-- start of SUPPLIED RECORDS --

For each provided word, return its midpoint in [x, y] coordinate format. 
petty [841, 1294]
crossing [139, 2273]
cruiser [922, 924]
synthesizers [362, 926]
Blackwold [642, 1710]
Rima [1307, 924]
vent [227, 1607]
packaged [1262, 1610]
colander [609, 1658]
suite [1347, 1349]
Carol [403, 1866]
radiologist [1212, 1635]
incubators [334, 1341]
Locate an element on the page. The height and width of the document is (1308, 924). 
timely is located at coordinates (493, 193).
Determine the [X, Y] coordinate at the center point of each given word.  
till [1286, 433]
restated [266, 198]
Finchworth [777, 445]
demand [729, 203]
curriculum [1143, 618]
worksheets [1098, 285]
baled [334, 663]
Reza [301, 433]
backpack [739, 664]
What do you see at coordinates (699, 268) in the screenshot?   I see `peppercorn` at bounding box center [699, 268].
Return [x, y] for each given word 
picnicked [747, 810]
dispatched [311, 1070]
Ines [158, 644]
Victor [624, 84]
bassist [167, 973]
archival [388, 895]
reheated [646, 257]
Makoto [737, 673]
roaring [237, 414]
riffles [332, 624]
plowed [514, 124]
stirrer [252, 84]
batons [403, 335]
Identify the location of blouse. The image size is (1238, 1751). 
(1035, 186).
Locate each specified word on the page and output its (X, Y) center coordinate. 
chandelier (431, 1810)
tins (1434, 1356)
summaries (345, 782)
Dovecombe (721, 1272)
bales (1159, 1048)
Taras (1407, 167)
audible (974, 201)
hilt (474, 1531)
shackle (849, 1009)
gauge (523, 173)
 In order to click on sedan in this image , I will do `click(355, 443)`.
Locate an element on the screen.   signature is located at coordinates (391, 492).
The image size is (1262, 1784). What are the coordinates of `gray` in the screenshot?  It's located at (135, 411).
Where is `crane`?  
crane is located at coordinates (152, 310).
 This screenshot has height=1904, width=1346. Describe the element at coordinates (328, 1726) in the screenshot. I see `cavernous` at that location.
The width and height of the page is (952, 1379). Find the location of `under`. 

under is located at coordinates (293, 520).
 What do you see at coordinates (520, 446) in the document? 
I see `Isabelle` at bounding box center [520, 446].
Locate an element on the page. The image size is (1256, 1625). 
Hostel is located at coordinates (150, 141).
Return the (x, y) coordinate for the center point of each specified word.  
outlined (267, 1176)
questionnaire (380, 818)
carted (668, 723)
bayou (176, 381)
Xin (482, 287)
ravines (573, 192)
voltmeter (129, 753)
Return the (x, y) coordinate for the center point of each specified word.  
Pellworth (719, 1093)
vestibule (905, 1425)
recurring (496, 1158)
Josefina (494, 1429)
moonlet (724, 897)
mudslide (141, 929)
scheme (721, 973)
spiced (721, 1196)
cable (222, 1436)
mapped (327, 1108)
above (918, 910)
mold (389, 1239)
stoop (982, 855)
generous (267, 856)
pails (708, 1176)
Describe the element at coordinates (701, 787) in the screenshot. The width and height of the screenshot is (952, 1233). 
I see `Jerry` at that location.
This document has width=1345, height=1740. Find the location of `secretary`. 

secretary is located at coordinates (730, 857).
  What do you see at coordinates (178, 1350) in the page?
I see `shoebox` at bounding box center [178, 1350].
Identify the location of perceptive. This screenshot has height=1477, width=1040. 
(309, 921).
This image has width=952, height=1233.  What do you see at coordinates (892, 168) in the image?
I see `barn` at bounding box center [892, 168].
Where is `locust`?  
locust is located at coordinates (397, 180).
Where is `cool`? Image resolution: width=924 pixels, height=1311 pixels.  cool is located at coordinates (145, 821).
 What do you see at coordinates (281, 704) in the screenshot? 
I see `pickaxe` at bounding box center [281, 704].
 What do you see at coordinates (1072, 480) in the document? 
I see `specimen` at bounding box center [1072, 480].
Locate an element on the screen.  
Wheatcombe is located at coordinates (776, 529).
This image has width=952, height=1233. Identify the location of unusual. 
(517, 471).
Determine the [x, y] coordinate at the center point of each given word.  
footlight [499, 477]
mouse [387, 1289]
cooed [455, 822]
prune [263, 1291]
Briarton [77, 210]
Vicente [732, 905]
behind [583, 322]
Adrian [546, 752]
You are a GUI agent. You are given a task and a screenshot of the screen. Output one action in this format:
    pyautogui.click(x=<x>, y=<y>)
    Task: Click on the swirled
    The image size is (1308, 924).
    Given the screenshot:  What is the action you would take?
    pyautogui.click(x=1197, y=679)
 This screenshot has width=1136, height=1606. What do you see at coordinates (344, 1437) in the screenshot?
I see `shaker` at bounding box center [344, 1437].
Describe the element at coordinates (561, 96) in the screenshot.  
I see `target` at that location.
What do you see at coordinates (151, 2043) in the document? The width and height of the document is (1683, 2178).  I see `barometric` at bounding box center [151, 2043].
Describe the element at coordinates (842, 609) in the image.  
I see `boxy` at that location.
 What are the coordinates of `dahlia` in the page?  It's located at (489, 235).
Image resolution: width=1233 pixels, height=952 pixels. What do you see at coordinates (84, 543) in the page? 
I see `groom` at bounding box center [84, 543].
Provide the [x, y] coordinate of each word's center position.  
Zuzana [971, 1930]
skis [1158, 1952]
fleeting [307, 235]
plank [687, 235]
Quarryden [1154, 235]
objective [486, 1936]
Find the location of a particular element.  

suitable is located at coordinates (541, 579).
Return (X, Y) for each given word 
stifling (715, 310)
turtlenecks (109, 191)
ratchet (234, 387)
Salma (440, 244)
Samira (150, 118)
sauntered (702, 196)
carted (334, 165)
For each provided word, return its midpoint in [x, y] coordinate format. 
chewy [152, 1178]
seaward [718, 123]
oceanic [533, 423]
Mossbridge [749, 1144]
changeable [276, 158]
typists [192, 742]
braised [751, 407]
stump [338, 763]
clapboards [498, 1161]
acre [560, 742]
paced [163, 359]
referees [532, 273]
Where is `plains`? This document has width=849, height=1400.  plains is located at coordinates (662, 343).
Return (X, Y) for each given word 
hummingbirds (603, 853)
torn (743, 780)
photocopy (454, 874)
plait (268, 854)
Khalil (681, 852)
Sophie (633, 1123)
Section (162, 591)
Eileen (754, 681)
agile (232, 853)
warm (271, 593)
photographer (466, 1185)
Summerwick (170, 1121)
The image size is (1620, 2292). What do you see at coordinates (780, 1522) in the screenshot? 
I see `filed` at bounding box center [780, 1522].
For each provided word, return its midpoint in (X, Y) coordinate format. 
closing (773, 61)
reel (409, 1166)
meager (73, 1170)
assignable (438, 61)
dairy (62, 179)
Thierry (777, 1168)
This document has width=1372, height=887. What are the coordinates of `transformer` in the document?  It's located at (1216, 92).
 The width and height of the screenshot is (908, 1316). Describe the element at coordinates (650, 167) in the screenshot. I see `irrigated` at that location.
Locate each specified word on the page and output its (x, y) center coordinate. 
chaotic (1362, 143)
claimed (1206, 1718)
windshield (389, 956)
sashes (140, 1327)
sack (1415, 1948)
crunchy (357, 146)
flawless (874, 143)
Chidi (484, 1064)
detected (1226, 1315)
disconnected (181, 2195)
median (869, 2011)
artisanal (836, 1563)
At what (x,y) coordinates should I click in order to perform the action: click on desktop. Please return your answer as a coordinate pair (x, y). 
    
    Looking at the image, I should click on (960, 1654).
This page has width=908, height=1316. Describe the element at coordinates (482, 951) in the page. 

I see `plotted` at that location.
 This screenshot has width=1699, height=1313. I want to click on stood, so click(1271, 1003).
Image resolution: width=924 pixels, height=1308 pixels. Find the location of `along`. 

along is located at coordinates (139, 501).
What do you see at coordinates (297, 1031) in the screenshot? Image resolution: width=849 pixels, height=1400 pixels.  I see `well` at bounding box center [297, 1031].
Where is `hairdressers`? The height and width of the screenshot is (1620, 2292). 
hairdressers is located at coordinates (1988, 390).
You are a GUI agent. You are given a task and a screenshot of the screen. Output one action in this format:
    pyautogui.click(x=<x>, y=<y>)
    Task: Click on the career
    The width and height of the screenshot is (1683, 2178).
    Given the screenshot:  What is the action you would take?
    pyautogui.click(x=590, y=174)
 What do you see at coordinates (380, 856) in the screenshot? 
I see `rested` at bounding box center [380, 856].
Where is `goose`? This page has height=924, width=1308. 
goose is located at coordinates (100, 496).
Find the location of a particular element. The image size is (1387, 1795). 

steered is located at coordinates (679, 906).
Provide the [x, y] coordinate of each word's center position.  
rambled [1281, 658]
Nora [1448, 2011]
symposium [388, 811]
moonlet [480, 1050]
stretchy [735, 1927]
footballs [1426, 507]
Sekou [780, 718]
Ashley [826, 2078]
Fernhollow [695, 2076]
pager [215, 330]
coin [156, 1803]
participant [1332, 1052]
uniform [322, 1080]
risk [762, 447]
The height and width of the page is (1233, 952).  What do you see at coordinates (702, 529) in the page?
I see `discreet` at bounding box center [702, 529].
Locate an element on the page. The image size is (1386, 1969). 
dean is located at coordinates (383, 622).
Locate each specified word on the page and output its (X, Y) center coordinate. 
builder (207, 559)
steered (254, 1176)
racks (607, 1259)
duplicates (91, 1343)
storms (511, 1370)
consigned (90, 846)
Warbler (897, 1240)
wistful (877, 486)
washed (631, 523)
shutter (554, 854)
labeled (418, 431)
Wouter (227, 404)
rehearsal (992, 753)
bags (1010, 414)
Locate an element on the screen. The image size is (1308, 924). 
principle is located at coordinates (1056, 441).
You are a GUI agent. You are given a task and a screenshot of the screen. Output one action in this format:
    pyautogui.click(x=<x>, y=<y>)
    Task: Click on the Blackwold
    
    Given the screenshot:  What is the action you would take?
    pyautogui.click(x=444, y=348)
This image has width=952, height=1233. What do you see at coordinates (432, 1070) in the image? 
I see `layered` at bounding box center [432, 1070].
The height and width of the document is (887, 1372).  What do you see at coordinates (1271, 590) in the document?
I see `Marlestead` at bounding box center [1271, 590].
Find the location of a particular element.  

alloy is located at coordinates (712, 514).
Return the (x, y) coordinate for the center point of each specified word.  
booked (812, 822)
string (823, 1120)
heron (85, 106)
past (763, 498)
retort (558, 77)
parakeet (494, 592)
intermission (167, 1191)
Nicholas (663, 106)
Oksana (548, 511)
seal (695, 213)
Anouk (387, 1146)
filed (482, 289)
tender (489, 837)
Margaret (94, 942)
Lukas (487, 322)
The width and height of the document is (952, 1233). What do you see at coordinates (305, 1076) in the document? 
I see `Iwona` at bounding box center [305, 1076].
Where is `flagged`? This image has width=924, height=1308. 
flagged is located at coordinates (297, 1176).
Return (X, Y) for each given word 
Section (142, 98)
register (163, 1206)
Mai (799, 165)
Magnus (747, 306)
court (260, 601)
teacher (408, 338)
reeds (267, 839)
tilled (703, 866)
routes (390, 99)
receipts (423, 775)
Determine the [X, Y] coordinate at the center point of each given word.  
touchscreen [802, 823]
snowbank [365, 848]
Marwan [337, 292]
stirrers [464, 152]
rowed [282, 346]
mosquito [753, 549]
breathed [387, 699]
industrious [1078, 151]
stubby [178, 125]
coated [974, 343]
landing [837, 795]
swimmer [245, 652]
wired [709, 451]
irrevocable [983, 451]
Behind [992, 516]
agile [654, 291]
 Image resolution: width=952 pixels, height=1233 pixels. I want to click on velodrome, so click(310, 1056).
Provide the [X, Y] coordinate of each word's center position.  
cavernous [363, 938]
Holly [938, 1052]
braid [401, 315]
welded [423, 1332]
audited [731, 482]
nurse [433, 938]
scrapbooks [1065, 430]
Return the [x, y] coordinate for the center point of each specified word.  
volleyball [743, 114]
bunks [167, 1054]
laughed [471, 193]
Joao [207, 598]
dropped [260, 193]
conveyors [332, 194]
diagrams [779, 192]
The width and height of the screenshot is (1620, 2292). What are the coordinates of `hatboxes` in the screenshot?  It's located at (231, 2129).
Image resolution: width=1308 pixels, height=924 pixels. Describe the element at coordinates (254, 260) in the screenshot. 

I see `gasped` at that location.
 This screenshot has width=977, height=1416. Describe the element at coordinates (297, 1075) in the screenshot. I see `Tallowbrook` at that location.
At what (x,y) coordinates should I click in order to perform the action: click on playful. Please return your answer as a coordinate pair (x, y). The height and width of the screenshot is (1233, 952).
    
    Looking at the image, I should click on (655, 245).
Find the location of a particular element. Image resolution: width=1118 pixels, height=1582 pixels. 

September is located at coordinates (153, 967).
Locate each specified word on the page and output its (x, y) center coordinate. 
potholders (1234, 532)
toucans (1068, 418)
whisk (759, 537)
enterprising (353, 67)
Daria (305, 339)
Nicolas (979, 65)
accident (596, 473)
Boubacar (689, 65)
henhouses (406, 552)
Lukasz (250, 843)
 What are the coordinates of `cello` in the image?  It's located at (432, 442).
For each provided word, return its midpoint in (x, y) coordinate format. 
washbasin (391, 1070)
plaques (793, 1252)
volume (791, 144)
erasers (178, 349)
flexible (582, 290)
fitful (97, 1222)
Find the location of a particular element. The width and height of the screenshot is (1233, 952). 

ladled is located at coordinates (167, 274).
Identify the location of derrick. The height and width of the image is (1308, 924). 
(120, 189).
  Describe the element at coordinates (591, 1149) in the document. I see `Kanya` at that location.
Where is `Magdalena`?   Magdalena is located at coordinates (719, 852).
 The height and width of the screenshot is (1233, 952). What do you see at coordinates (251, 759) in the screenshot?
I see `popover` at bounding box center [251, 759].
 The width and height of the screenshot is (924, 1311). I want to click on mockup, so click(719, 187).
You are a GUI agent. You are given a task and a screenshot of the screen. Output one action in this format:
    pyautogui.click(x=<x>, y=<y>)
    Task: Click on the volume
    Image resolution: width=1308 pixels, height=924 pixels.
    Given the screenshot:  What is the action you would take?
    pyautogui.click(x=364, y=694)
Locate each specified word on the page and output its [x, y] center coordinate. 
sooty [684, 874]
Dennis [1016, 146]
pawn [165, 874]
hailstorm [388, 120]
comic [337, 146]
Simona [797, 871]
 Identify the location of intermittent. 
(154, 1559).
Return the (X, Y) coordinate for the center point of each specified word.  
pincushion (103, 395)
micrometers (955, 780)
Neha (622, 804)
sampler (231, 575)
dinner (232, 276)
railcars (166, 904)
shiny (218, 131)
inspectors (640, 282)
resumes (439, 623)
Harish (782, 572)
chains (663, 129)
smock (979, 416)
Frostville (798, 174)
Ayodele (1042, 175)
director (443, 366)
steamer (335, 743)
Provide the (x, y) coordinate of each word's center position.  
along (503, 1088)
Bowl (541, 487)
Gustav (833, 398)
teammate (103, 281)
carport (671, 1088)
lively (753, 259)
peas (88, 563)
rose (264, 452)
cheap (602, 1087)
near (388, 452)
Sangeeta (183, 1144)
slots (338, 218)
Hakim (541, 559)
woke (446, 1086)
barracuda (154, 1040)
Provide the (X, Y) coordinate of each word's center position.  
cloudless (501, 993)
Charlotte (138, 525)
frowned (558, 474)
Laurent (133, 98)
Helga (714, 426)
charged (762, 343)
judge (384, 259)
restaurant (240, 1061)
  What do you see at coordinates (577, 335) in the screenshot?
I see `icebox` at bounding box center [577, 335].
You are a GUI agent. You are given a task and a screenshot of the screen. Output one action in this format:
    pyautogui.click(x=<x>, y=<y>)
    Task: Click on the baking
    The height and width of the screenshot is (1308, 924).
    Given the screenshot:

-- end of SUPPLIED RECORDS --

YOUR GOAL: Give the entries from the line containing "nurse [433, 938]" through the line containing "volume (791, 144)" as a numbered list, leaving out blank lines.

TASK SOLUTION:
1. nurse [433, 938]
2. scrapbooks [1065, 430]
3. Return the [x, y] coordinate for the center point of each specified word.  
4. volleyball [743, 114]
5. bunks [167, 1054]
6. laughed [471, 193]
7. Joao [207, 598]
8. dropped [260, 193]
9. conveyors [332, 194]
10. diagrams [779, 192]
11. The width and height of the screenshot is (1620, 2292). What are the coordinates of `hatboxes` in the screenshot?  It's located at (231, 2129).
12. Image resolution: width=1308 pixels, height=924 pixels. Describe the element at coordinates (254, 260) in the screenshot. 
13. I see `gasped` at that location.
14.  This screenshot has width=977, height=1416. Describe the element at coordinates (297, 1075) in the screenshot. I see `Tallowbrook` at that location.
15. At what (x,y) coordinates should I click in order to perform the action: click on playful. Please return your answer as a coordinate pair (x, y). The height and width of the screenshot is (1233, 952).
16.     Looking at the image, I should click on (655, 245).
17. Find the location of a particular element. Image resolution: width=1118 pixels, height=1582 pixels. 
18. September is located at coordinates (153, 967).
19. Locate each specified word on the page and output its (x, y) center coordinate. 
20. potholders (1234, 532)
21. toucans (1068, 418)
22. whisk (759, 537)
23. enterprising (353, 67)
24. Daria (305, 339)
25. Nicolas (979, 65)
26. accident (596, 473)
27. Boubacar (689, 65)
28. henhouses (406, 552)
29. Lukasz (250, 843)
30.  What are the coordinates of `cello` in the image?  It's located at (432, 442).
31. For each provided word, return its midpoint in (x, y) coordinate format. 
32. washbasin (391, 1070)
33. plaques (793, 1252)
34. volume (791, 144)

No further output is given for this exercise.